Return the listing exactly. Keep no pictures.

GIVEN RECORDS =
((
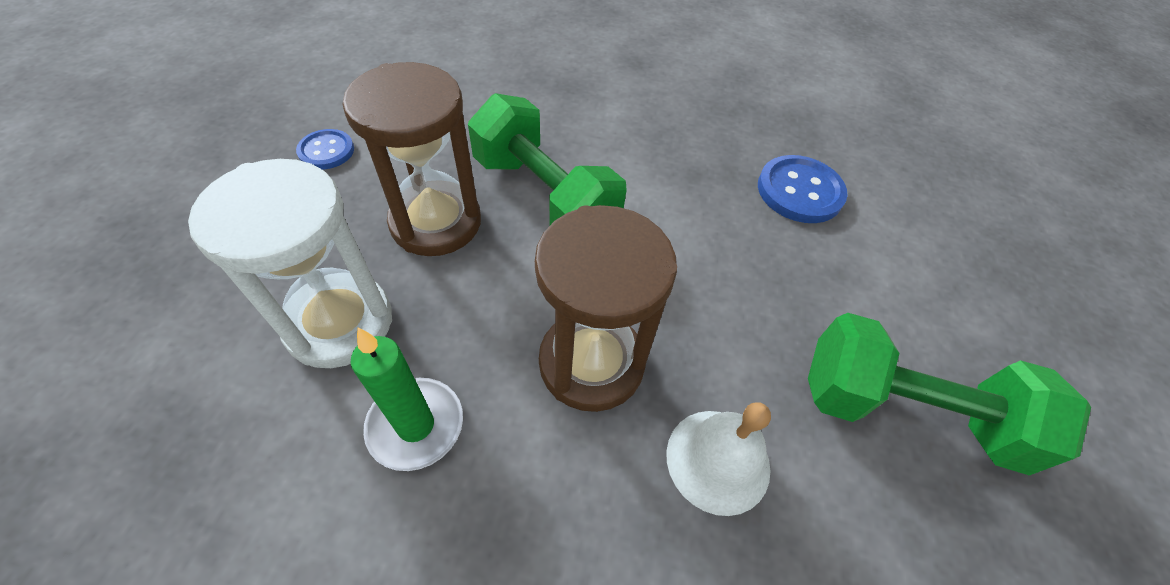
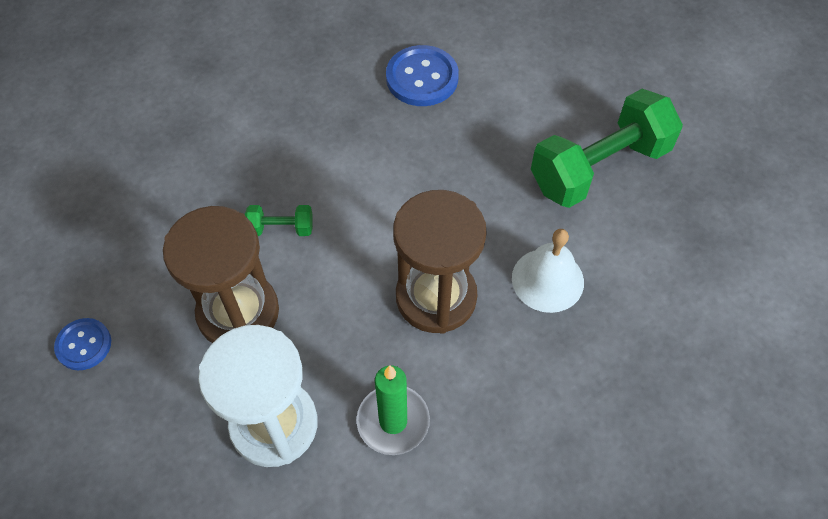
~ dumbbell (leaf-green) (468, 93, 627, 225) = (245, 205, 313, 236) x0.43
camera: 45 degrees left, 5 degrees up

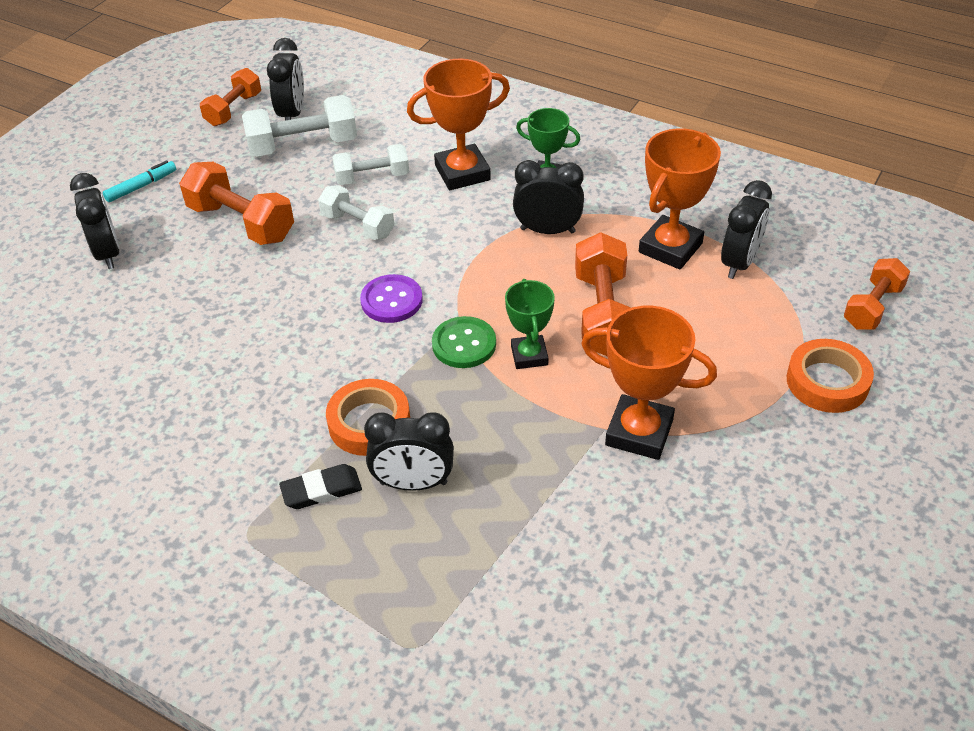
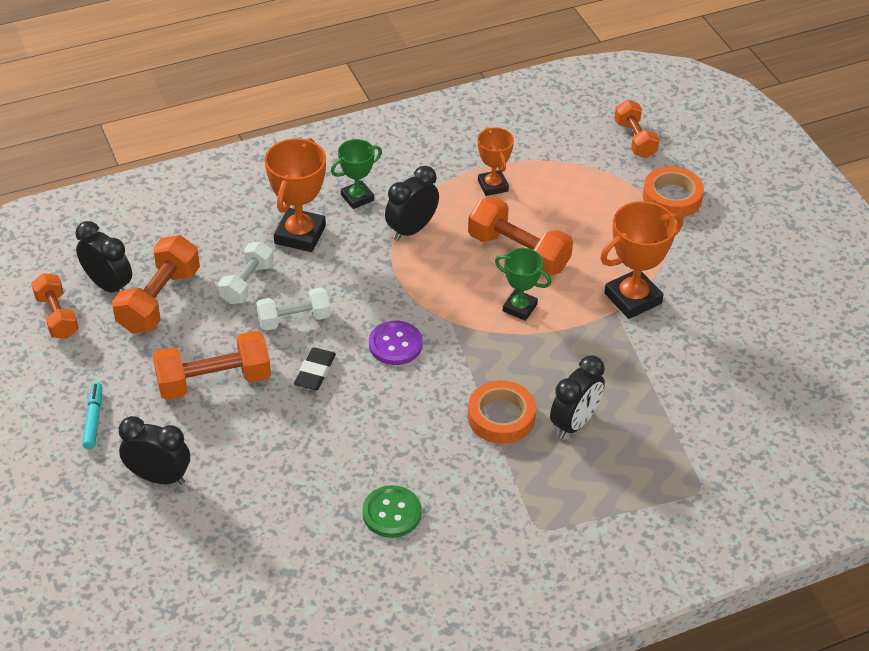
~ dumbbell (pure white) (242, 95, 357, 157) to dumbbell (bright orange) (112, 235, 200, 334)
~ prize cup (bright orange) (639, 129, 721, 269) = (478, 127, 514, 196) x0.63
- bedside clock (ebony) (721, 180, 772, 279)
~ button (leaf-green) (432, 316, 496, 368) to (362, 485, 422, 538)
~ gum eraser (ebony) (279, 464, 362, 509) to (294, 347, 336, 390)
camera: 55 degrees left, 0 degrees up

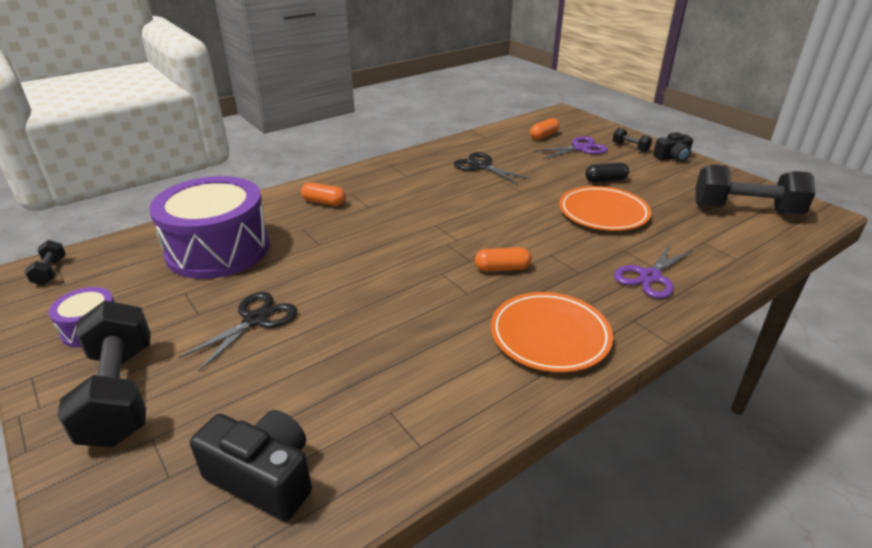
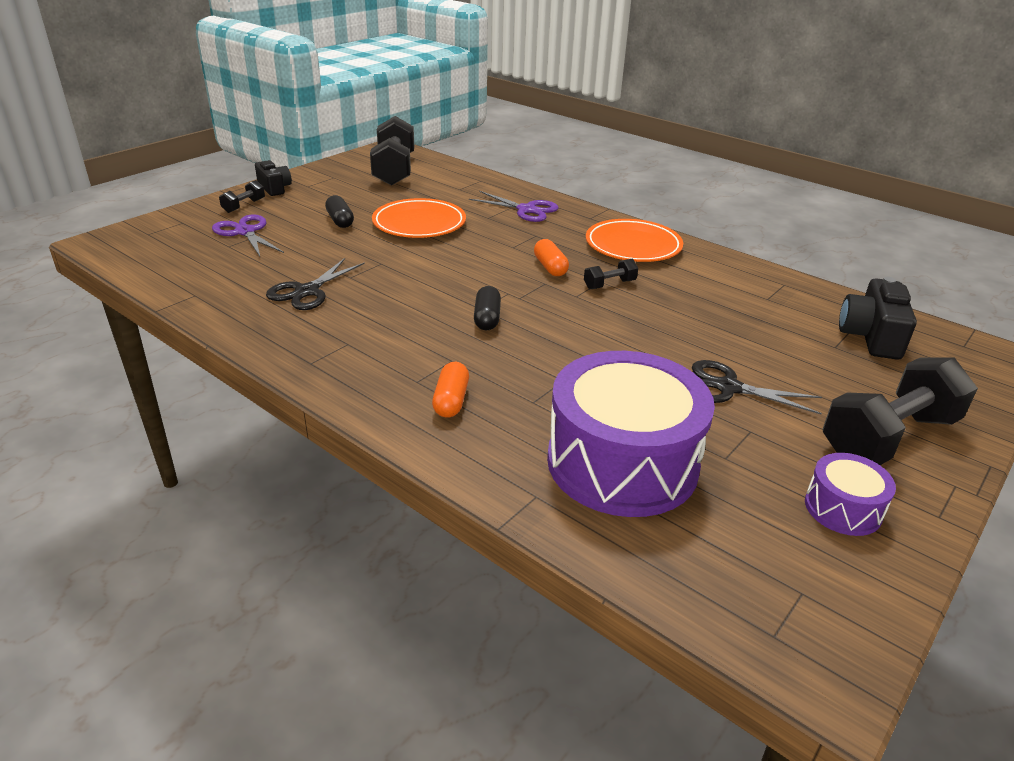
- capsule (bright orange) (530, 118, 559, 140)
~ dumbbell (ebony) (24, 240, 66, 285) to (584, 259, 638, 289)
+ capsule (ebony) (474, 286, 501, 330)
camera: 105 degrees left, 0 degrees up

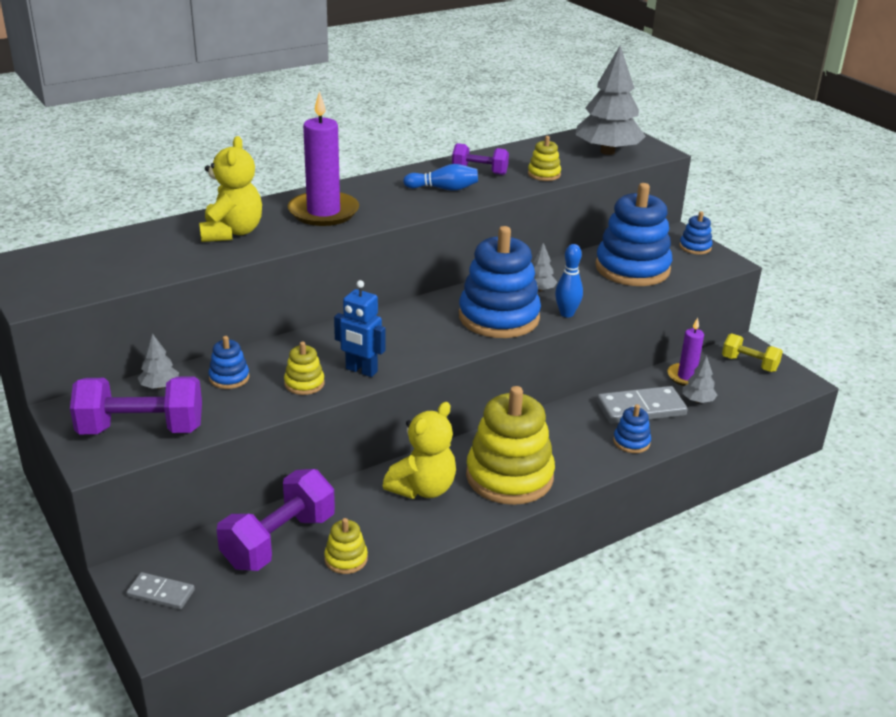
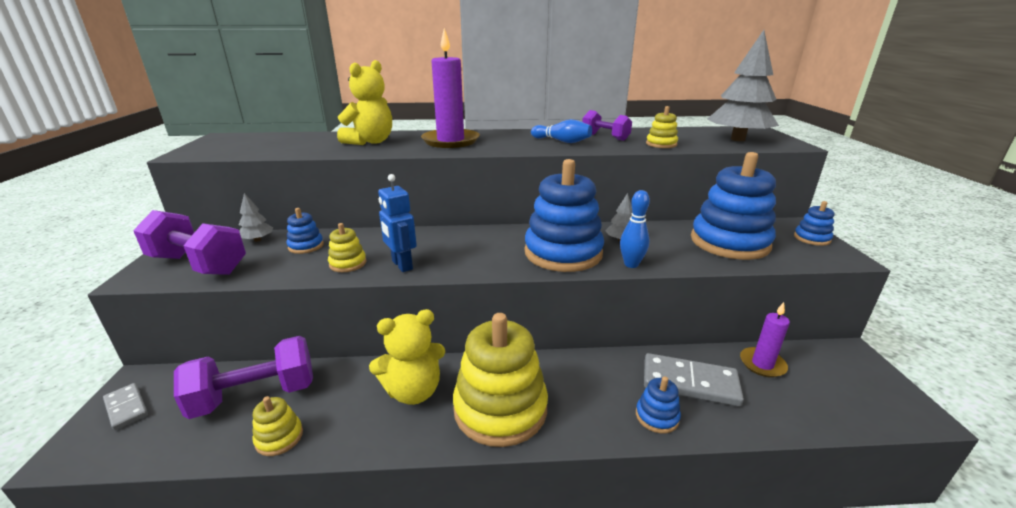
- dumbbell (golden) (722, 333, 783, 372)
- tree (ash-grey) (682, 356, 717, 403)
camera: 30 degrees right, 5 degrees down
))
ANSWER SPACE =
~ dumbbell (leaf-green) (468, 93, 627, 225) = (245, 205, 313, 236) x0.43
camera: 45 degrees left, 5 degrees up

~ dumbbell (pure white) (242, 95, 357, 157) to dumbbell (bright orange) (112, 235, 200, 334)
~ prize cup (bright orange) (639, 129, 721, 269) = (478, 127, 514, 196) x0.63
- bedside clock (ebony) (721, 180, 772, 279)
~ button (leaf-green) (432, 316, 496, 368) to (362, 485, 422, 538)
~ gum eraser (ebony) (279, 464, 362, 509) to (294, 347, 336, 390)
camera: 55 degrees left, 0 degrees up

- capsule (bright orange) (530, 118, 559, 140)
~ dumbbell (ebony) (24, 240, 66, 285) to (584, 259, 638, 289)
+ capsule (ebony) (474, 286, 501, 330)
camera: 105 degrees left, 0 degrees up

- dumbbell (golden) (722, 333, 783, 372)
- tree (ash-grey) (682, 356, 717, 403)
camera: 30 degrees right, 5 degrees down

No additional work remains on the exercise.